_Records for processing:_
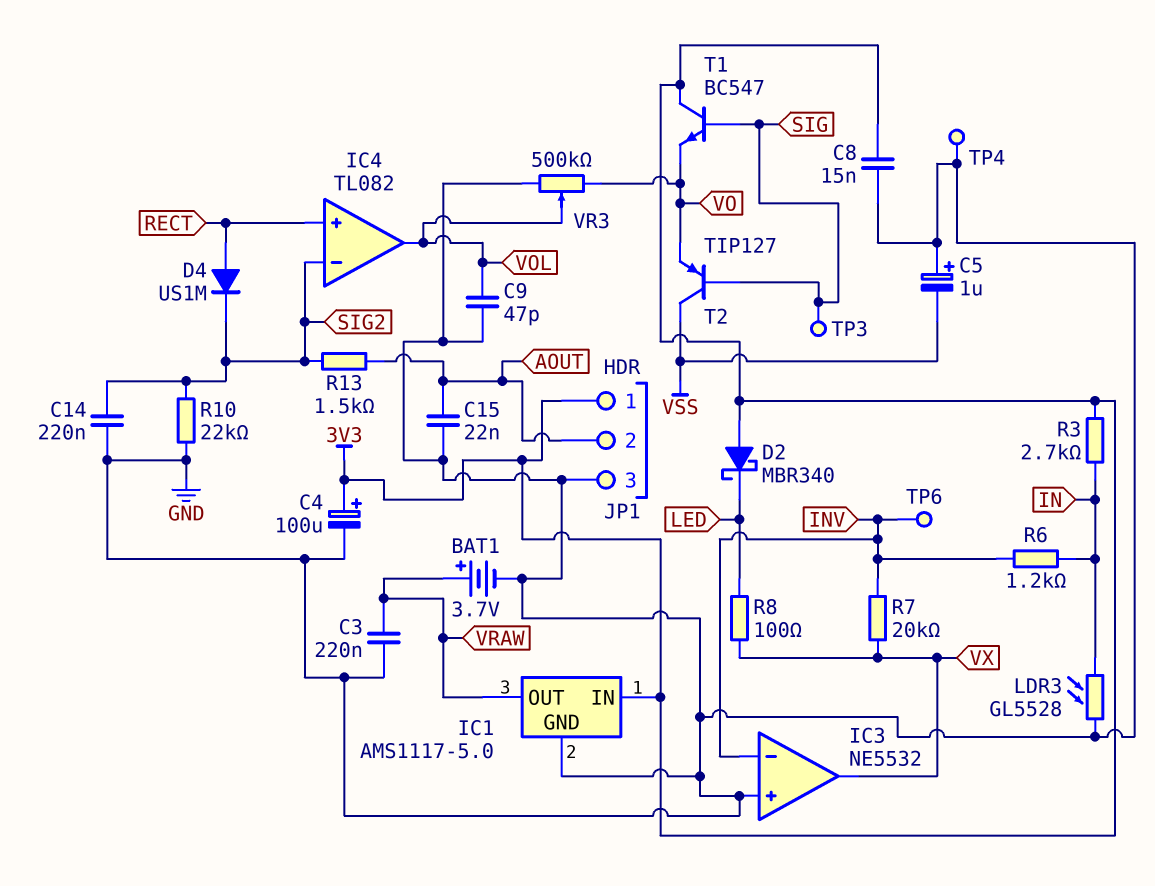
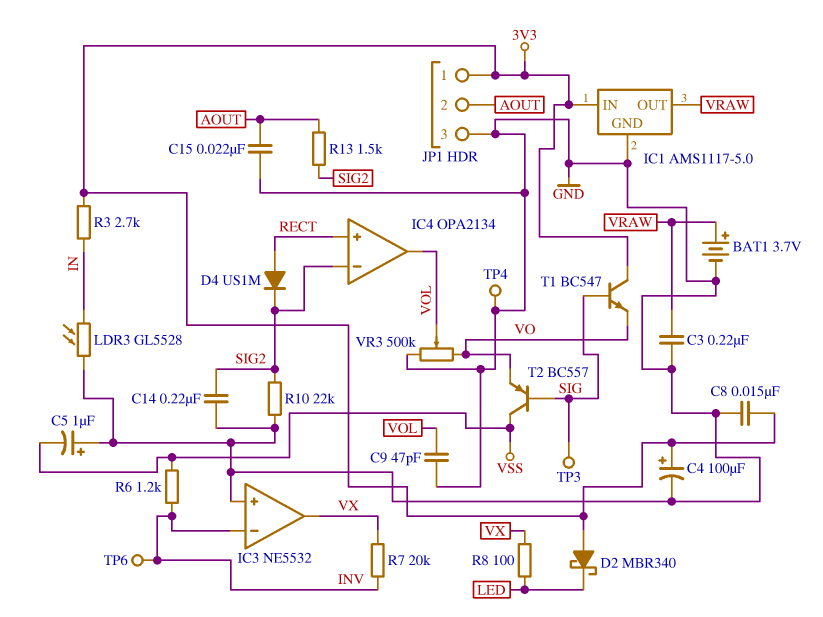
IC4: TL082 -> OPA2134
R6: 1.2k (IN, INV) -> 1.2k (INV, VSS)
T2: PNP TIP127 (B SIG, C VSS, E VO) -> PNP BC557 (B SIG, C VSS, E VO)

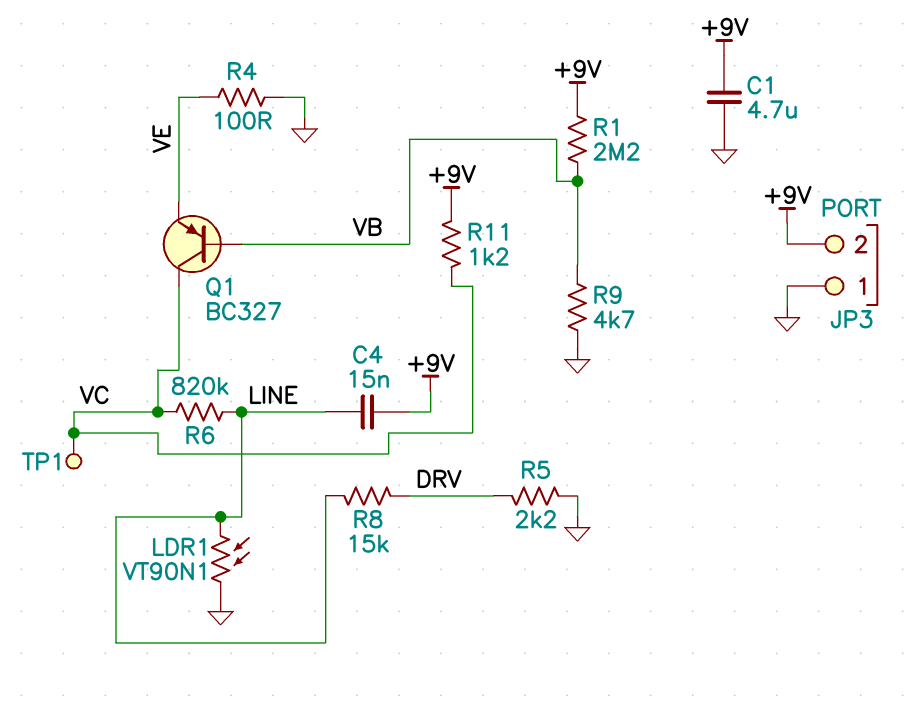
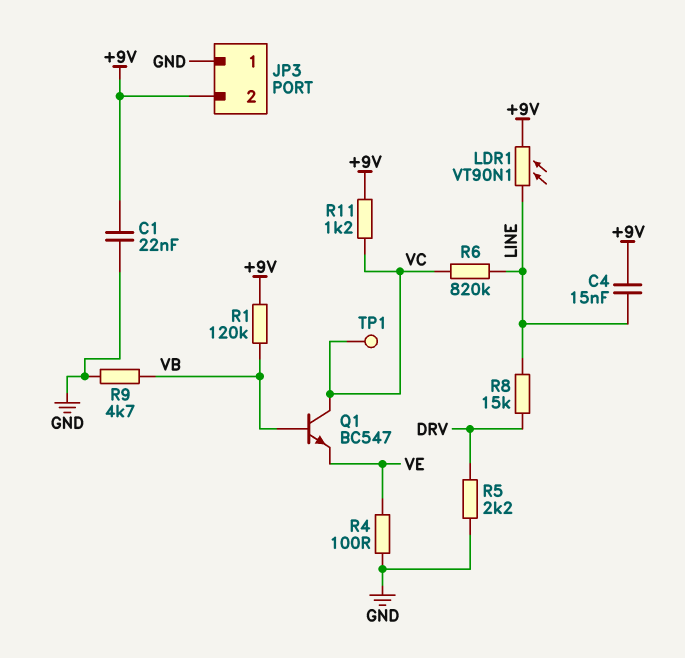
C1: 4.7uF (+9V, GND) -> 22nF (+9V, GND)
LDR1: VT90N1 (GND, LINE) -> VT90N1 (+9V, LINE)
Q1: PNP BC327 (B VB, C VC, E VE) -> NPN BC547 (B VB, C VC, E VE)
R1: 2.2M (+9V, VB) -> 120k (+9V, VB)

_Your objective:_ Write out the data exactly, but not its pictures.

_Exercise response:_
IC4: TL082 -> OPA2134
R6: 1.2k (IN, INV) -> 1.2k (INV, VSS)
T2: PNP TIP127 (B SIG, C VSS, E VO) -> PNP BC557 (B SIG, C VSS, E VO)

C1: 4.7uF (+9V, GND) -> 22nF (+9V, GND)
LDR1: VT90N1 (GND, LINE) -> VT90N1 (+9V, LINE)
Q1: PNP BC327 (B VB, C VC, E VE) -> NPN BC547 (B VB, C VC, E VE)
R1: 2.2M (+9V, VB) -> 120k (+9V, VB)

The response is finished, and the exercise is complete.